▸ **EXERCISE OBJECTIVE**: Print the records below exactly, and do not carry over any picture.

▸ **SOURCE DATA**:
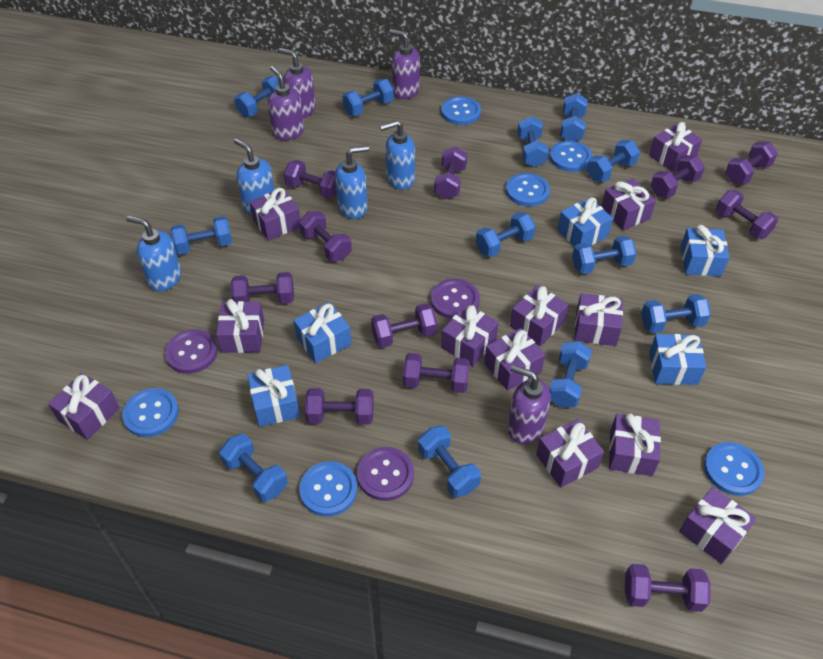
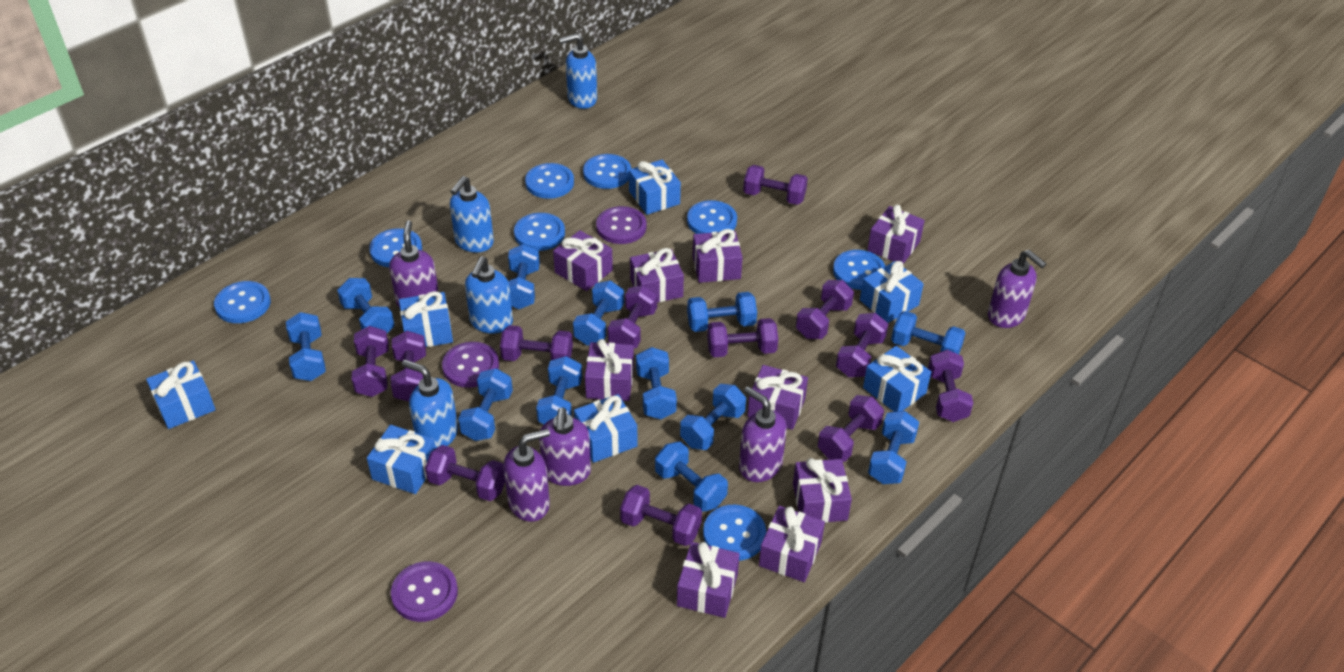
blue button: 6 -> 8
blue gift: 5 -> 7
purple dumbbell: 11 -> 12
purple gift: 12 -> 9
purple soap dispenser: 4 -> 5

▸ **ANSWER FOR THE TASK**:
blue button: 6 -> 8
blue gift: 5 -> 7
purple dumbbell: 11 -> 12
purple gift: 12 -> 9
purple soap dispenser: 4 -> 5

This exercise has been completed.